> _Task instructions_:
In the records that follow, find each line containing "VEXT" and copy it.

> _Data extracts_:
Content starts
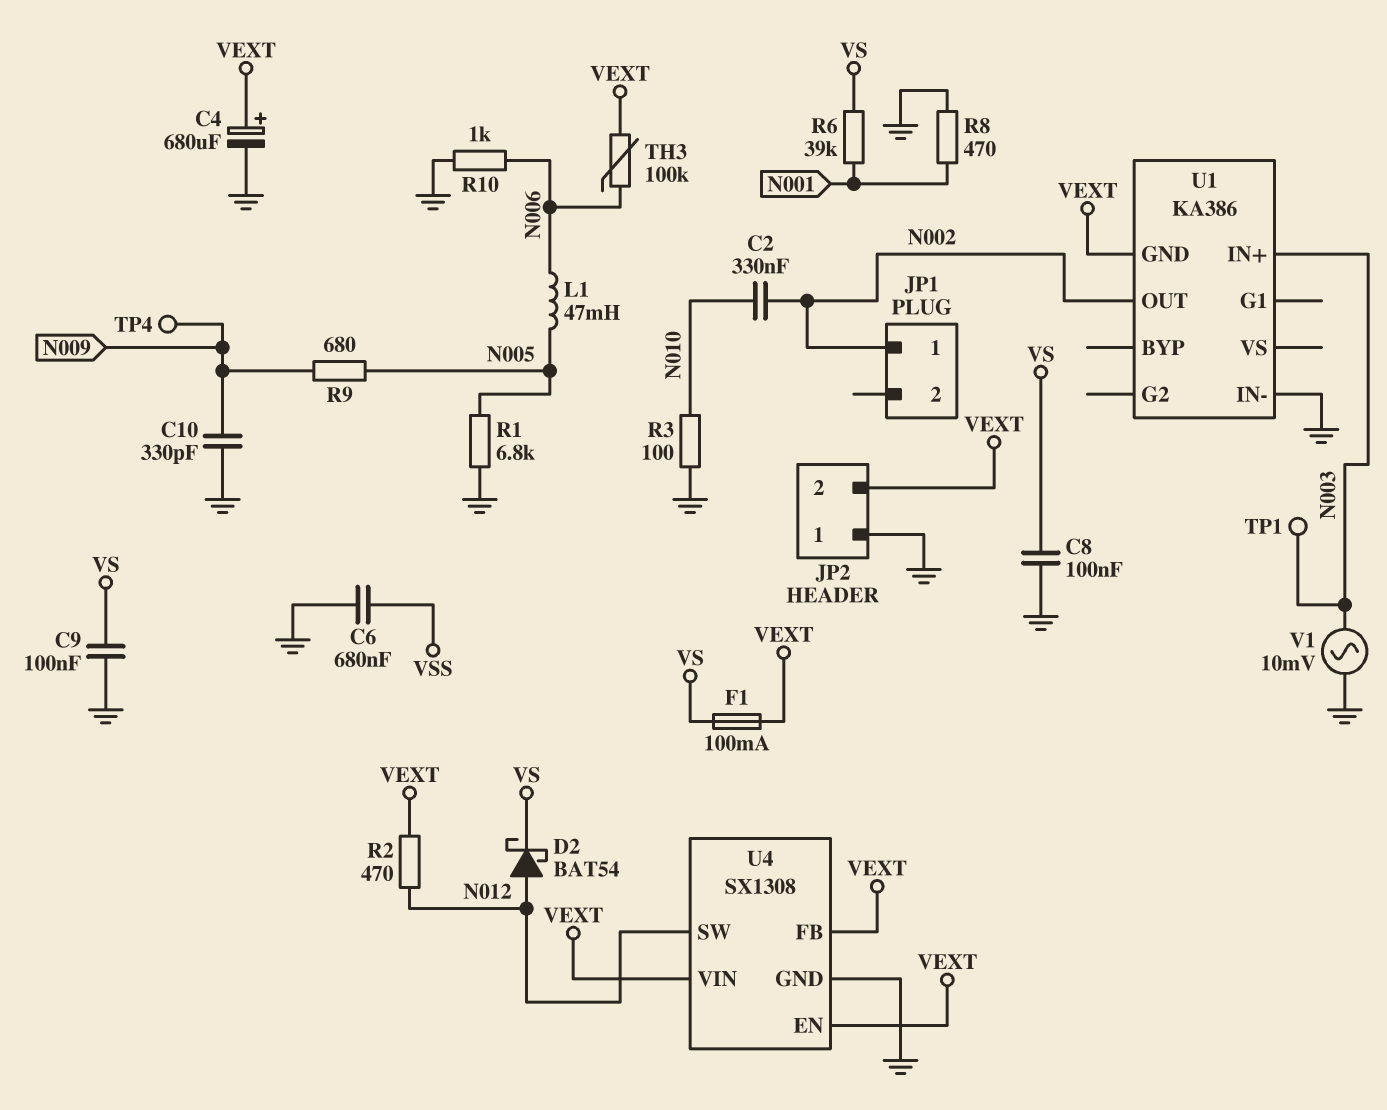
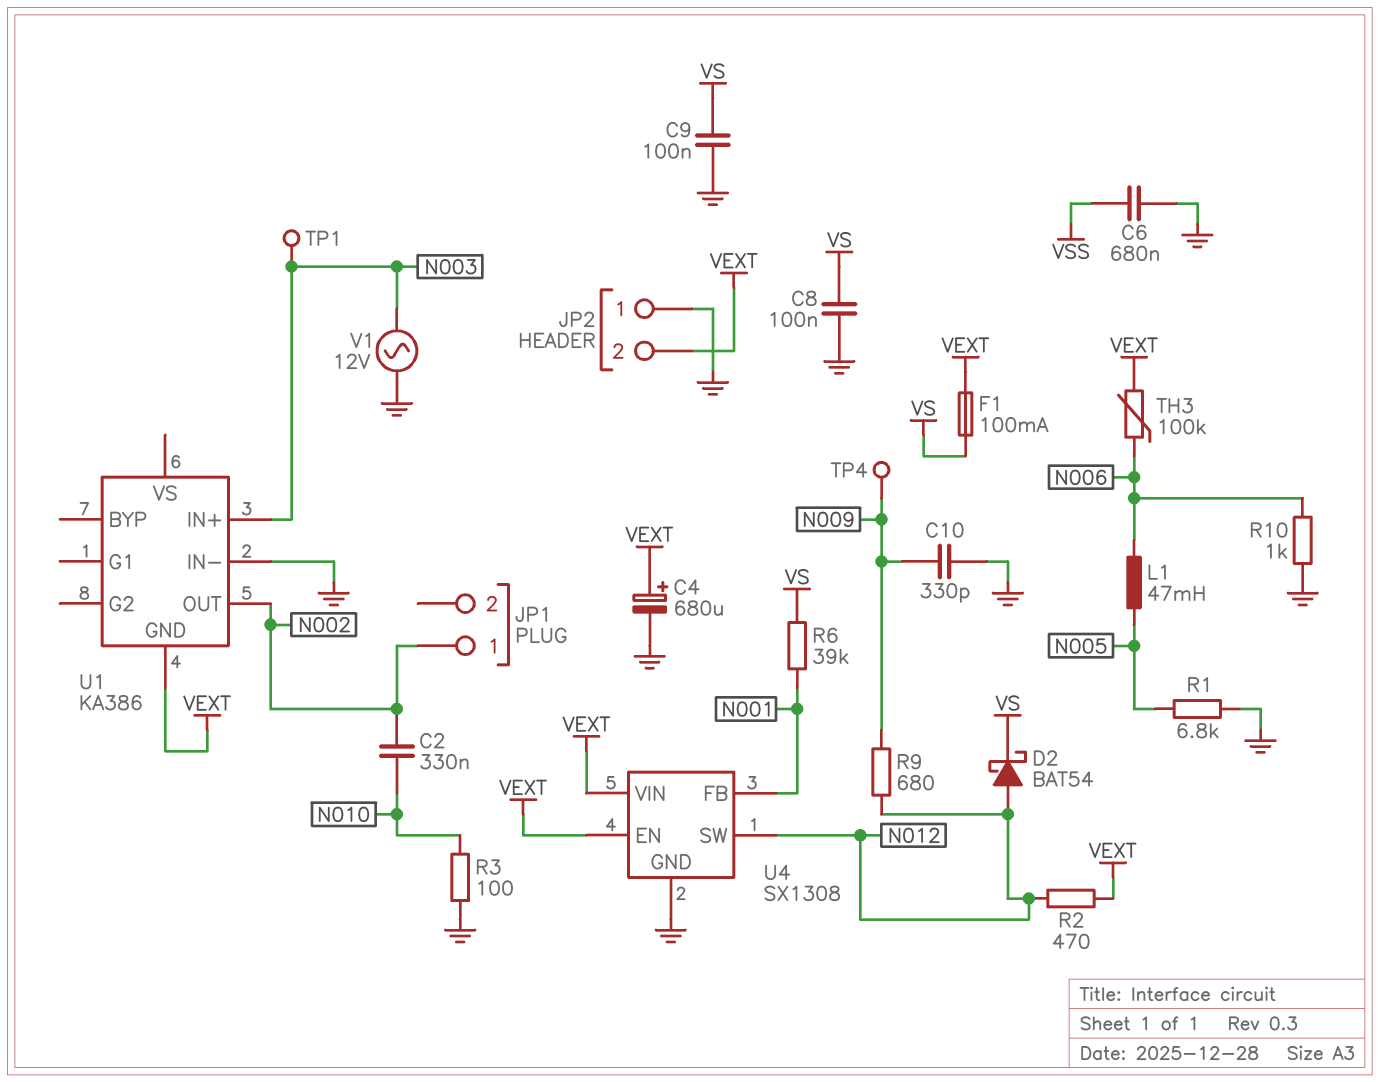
R8: 470 (GND, N001) -> none
R9: 680 (N005, N009) -> 680 (N009, N012)
U4 pin FB: VEXT -> N001
V1: AC 10mV (GND, N003) -> AC 12V (GND, N003)

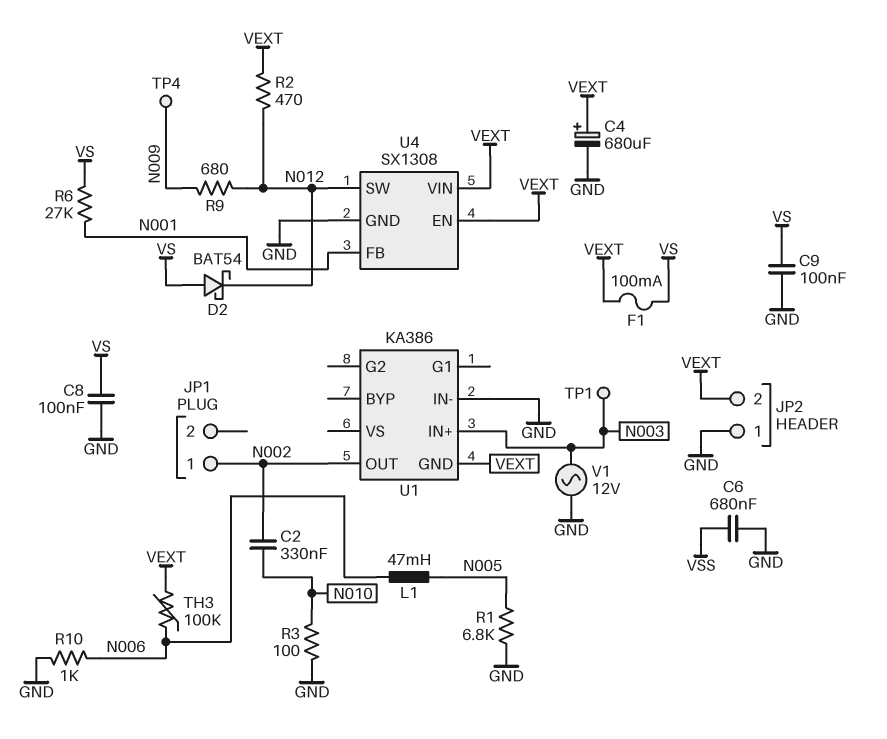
C10: 330pF (GND, N009) -> none
D2: schottky BAT54 (A N012, K VS) -> schottky BAT54 (A VS, K N012)
R6: 39k (N001, VS) -> 27k (N001, VS)

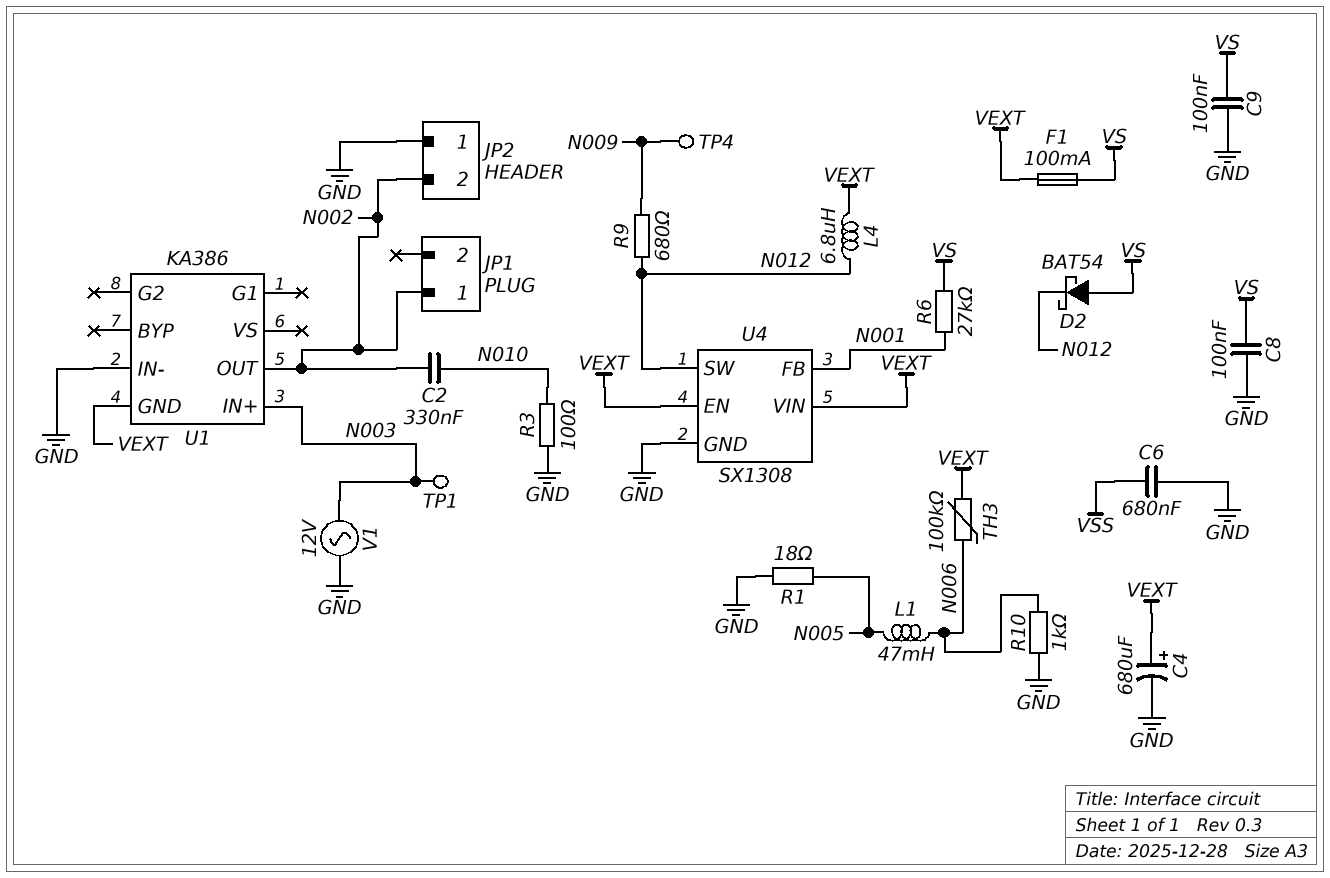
JP2 pin 2: VEXT -> N002
L4: none -> 6.8uH (N012, VEXT)
R1: 6.8k (GND, N005) -> 18 (GND, N005)
R2: 470 (N012, VEXT) -> none

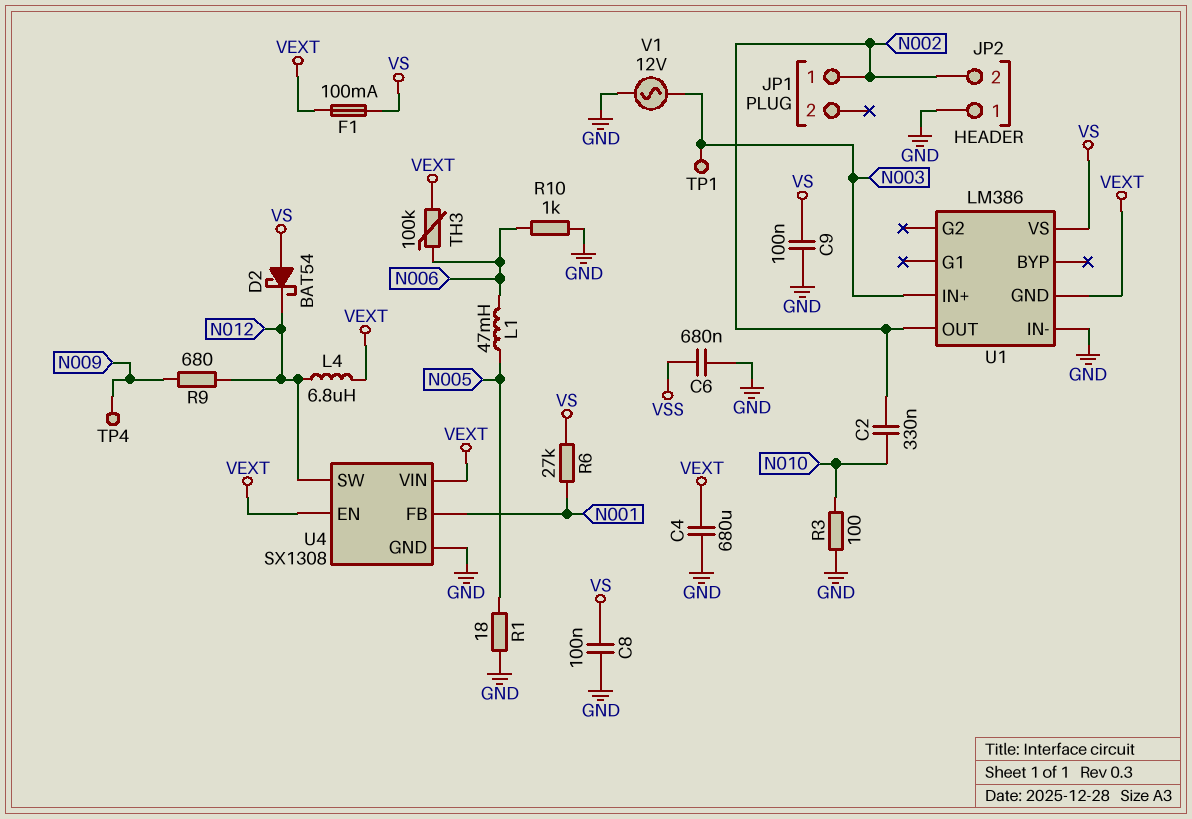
C4: 680uF (plus VEXT, minus GND) -> 680uF (GND, VEXT)
U1: KA386 -> LM386
U1 pin VS: none -> VS

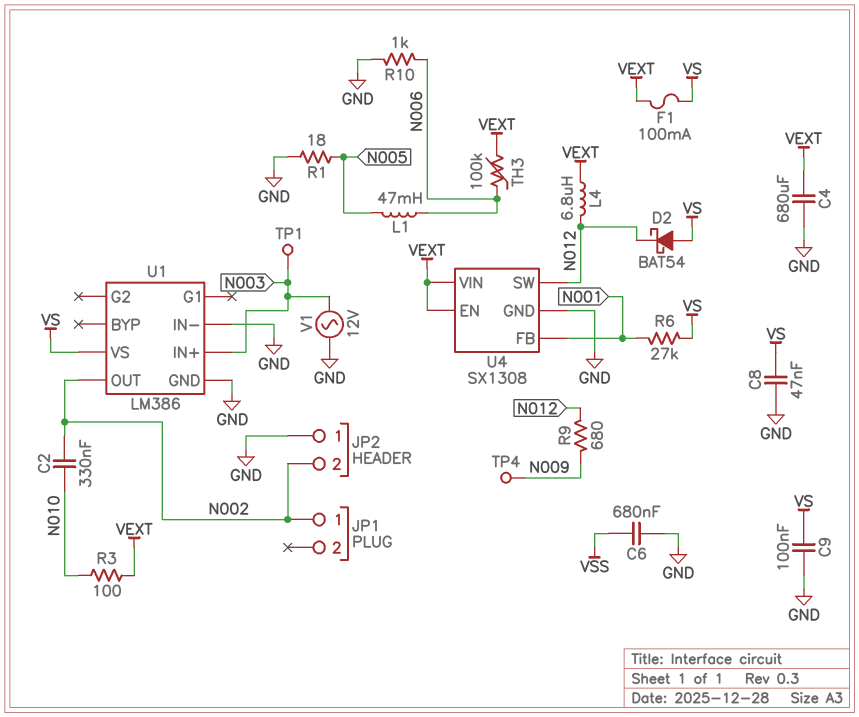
C8: 100nF (GND, VS) -> 47nF (GND, VS)
R3: 100 (GND, N010) -> 100 (N010, VEXT)
U1 pin GND: VEXT -> GND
Content ends
> _Reply_:
U4 pin FB: VEXT -> N001
JP2 pin 2: VEXT -> N002
L4: none -> 6.8uH (N012, VEXT)
R2: 470 (N012, VEXT) -> none
C4: 680uF (plus VEXT, minus GND) -> 680uF (GND, VEXT)
R3: 100 (GND, N010) -> 100 (N010, VEXT)
U1 pin GND: VEXT -> GND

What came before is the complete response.